» Shape state change listings
◇ ◇ ◇ ◇ ◇

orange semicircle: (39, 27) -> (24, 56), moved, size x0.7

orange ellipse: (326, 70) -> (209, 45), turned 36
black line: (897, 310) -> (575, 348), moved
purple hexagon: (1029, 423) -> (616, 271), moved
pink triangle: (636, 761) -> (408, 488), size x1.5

◇ ◇ ◇ ◇ ◇

» Directions
Each line in the data that holds the string "orange" must be returned.

» Completed exercise
orange semicircle: (39, 27) -> (24, 56), moved, size x0.7
orange ellipse: (326, 70) -> (209, 45), turned 36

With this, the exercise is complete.